Itemized modification records
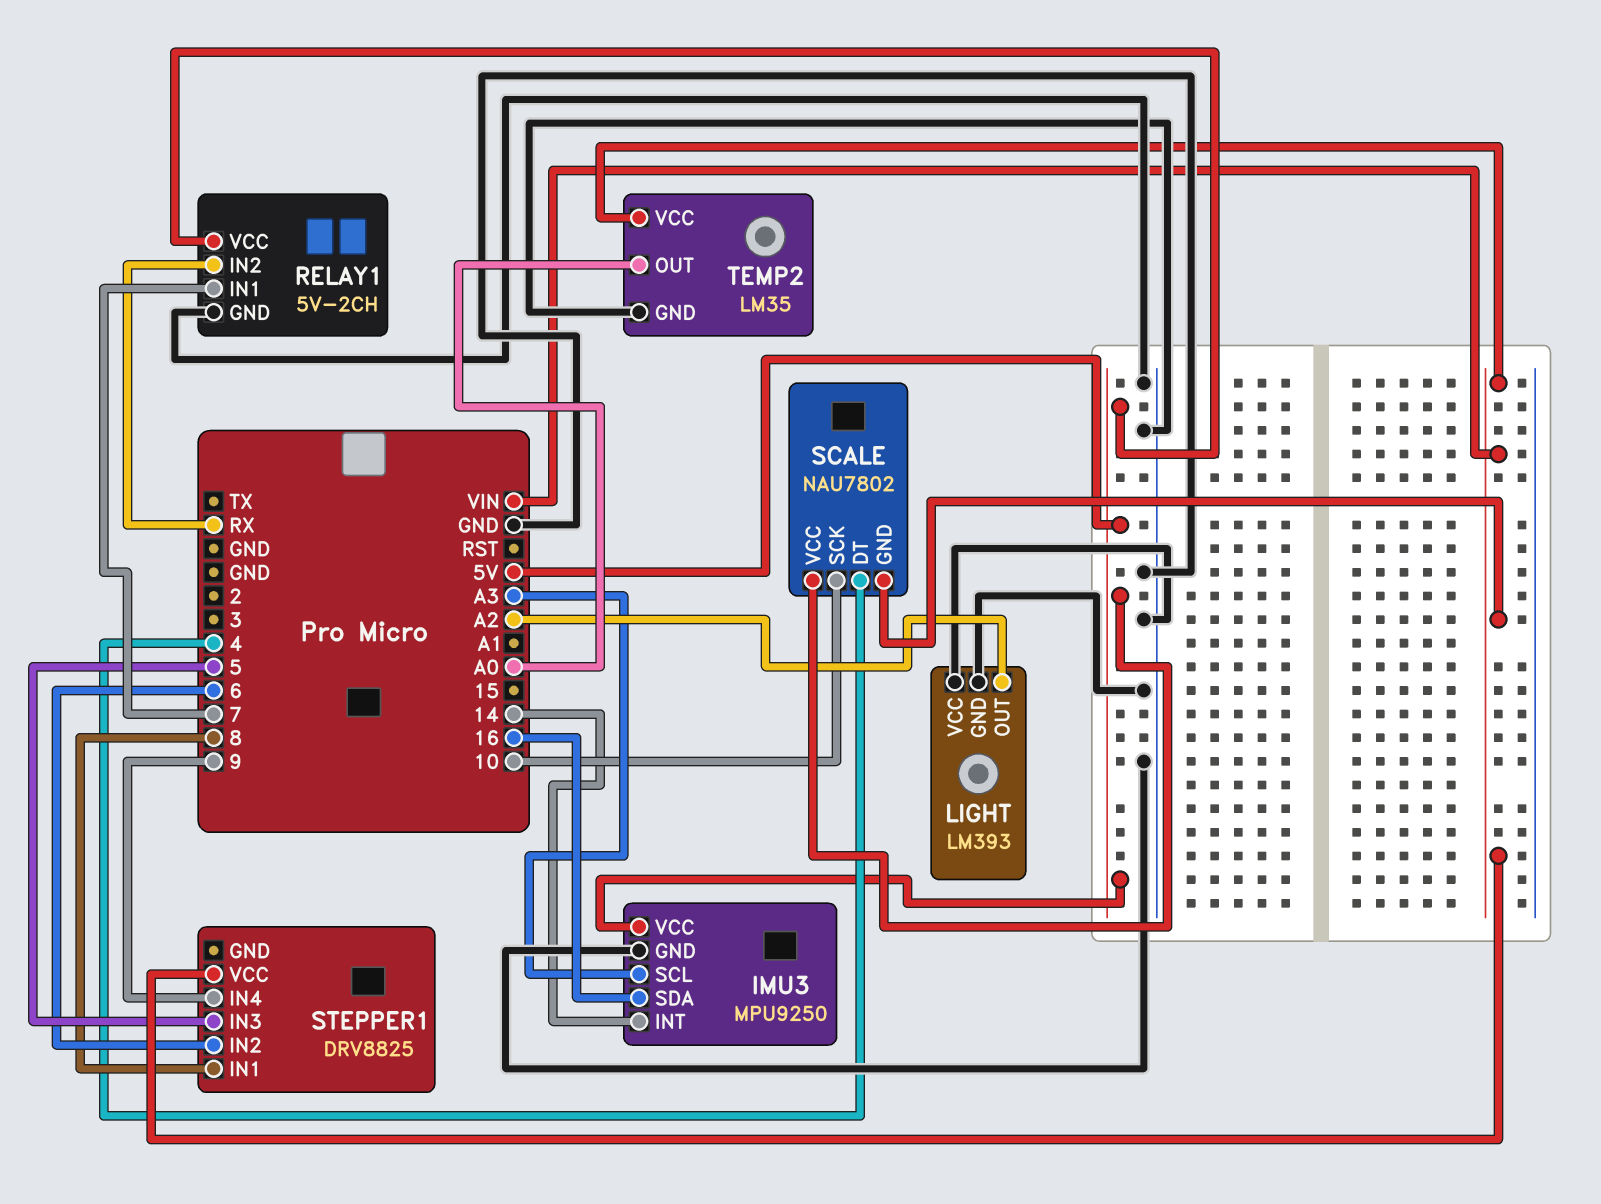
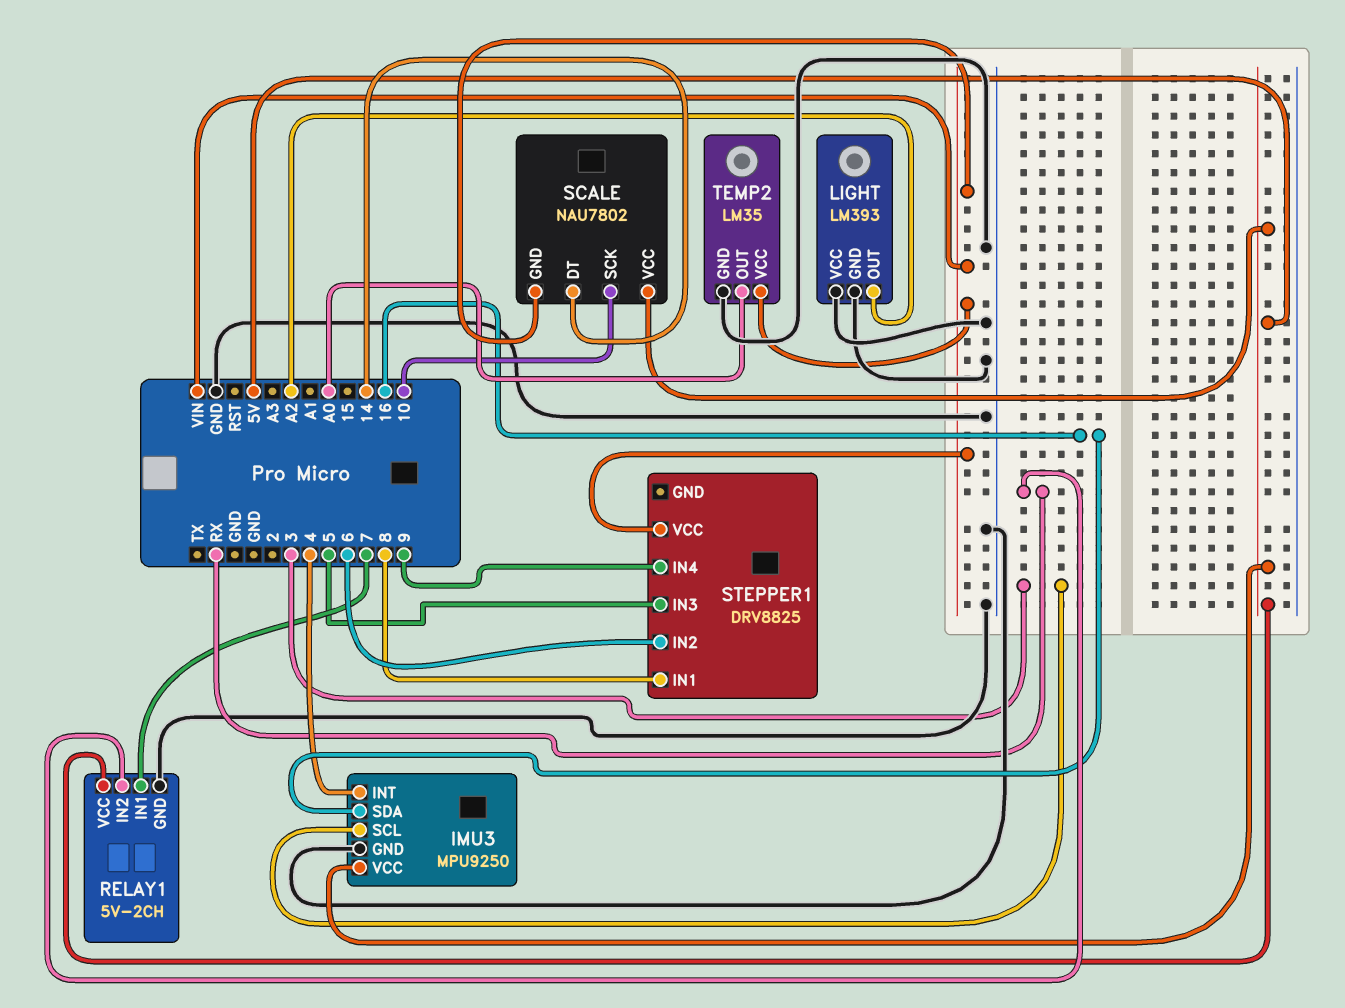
IMU3 pin INT: 14 -> 4
IMU3 pin SCL: A3 -> 3
SCALE pin DT: 4 -> 14

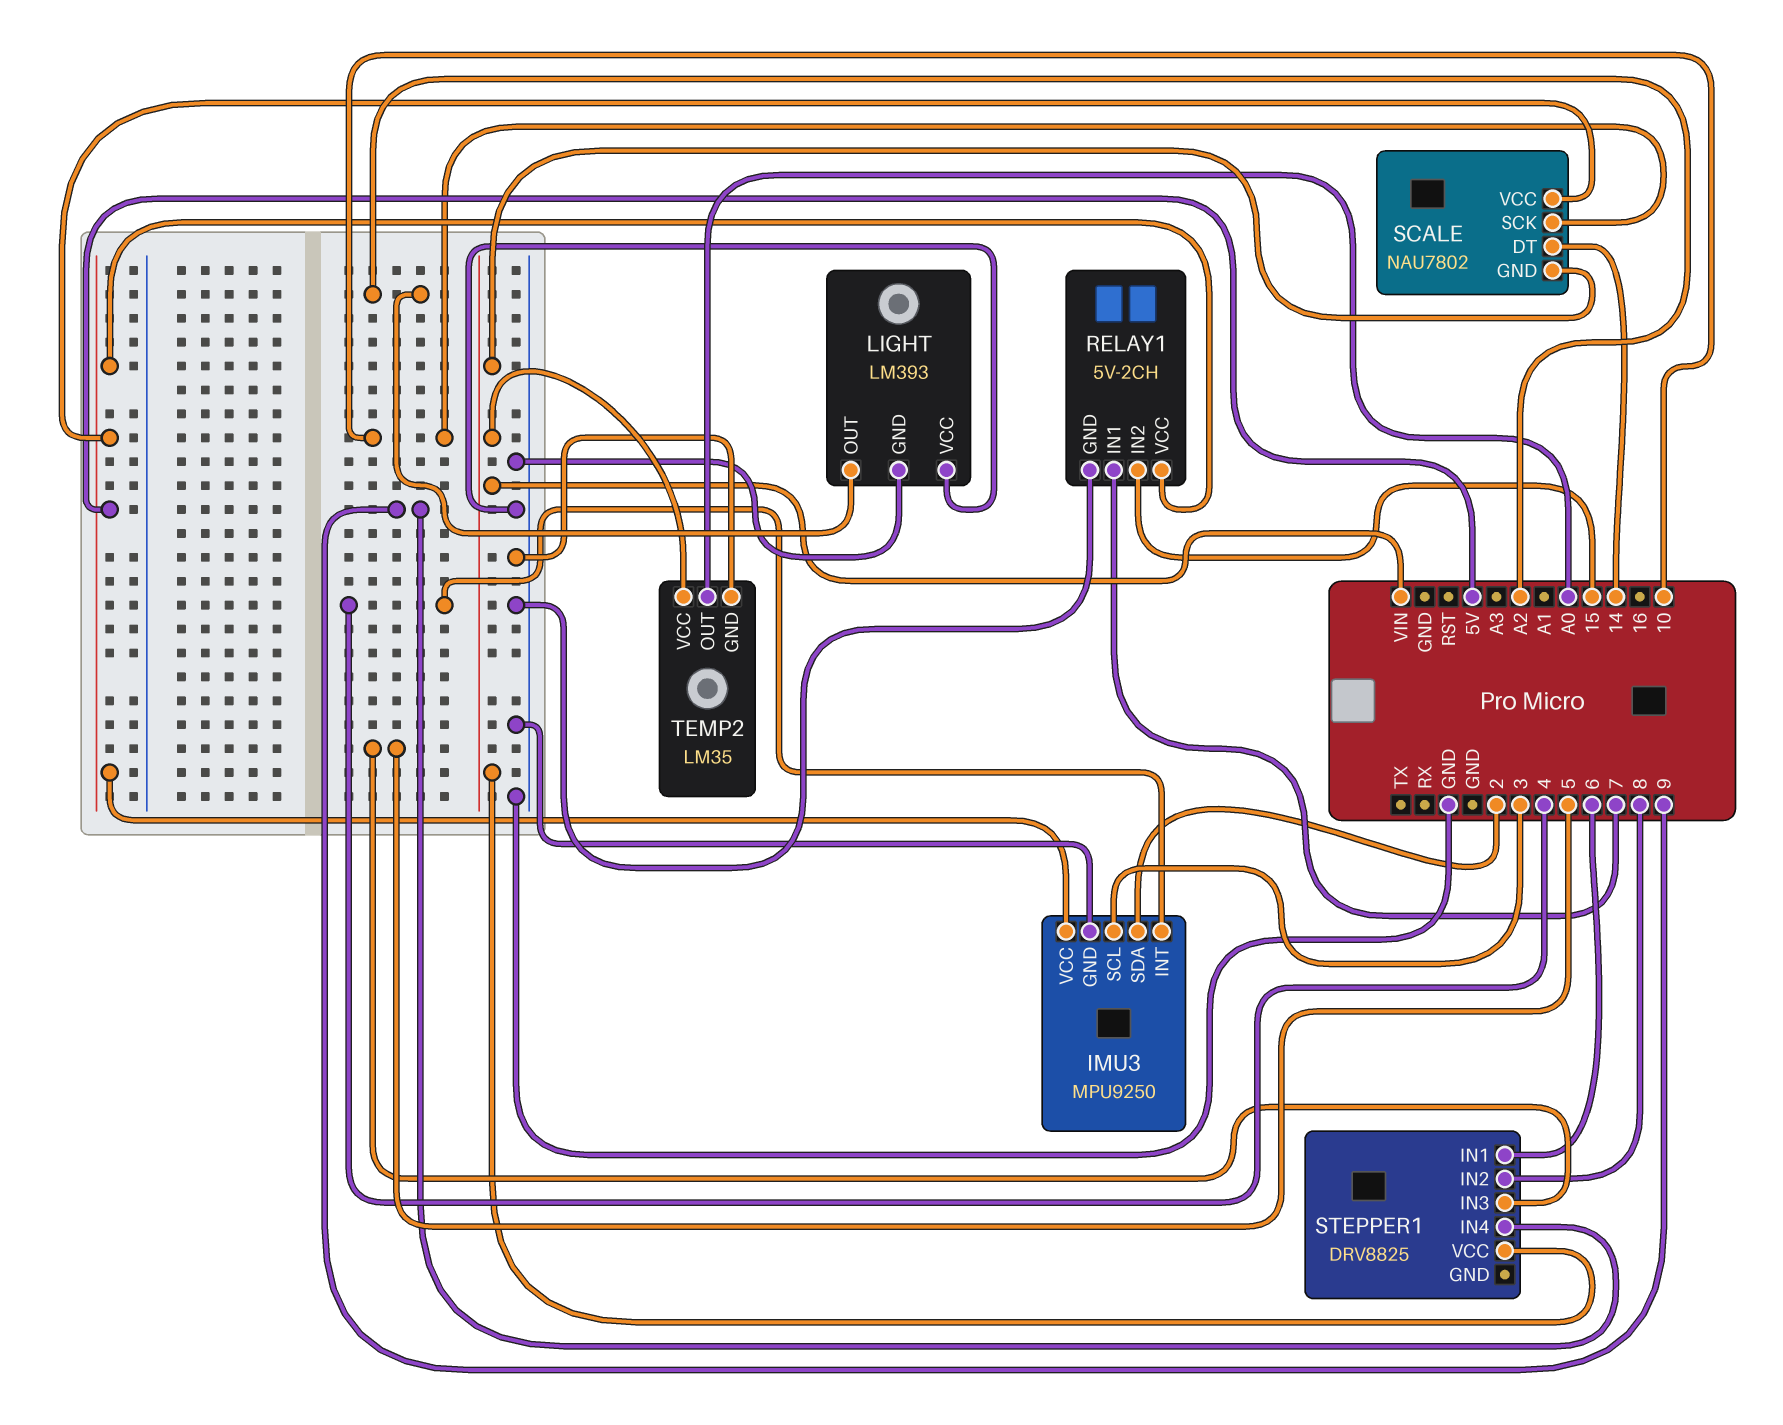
IMU3 pin SDA: 16 -> 2
RELAY1 pin IN2: RX -> 15
STEPPER1 pin IN1: 8 -> 6
STEPPER1 pin IN2: 6 -> 8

■ Brief: Reproduce all entries without any change, and omit the pictures.

■ Your response:
IMU3 pin INT: 14 -> 4
IMU3 pin SCL: A3 -> 3
SCALE pin DT: 4 -> 14

IMU3 pin SDA: 16 -> 2
RELAY1 pin IN2: RX -> 15
STEPPER1 pin IN1: 8 -> 6
STEPPER1 pin IN2: 6 -> 8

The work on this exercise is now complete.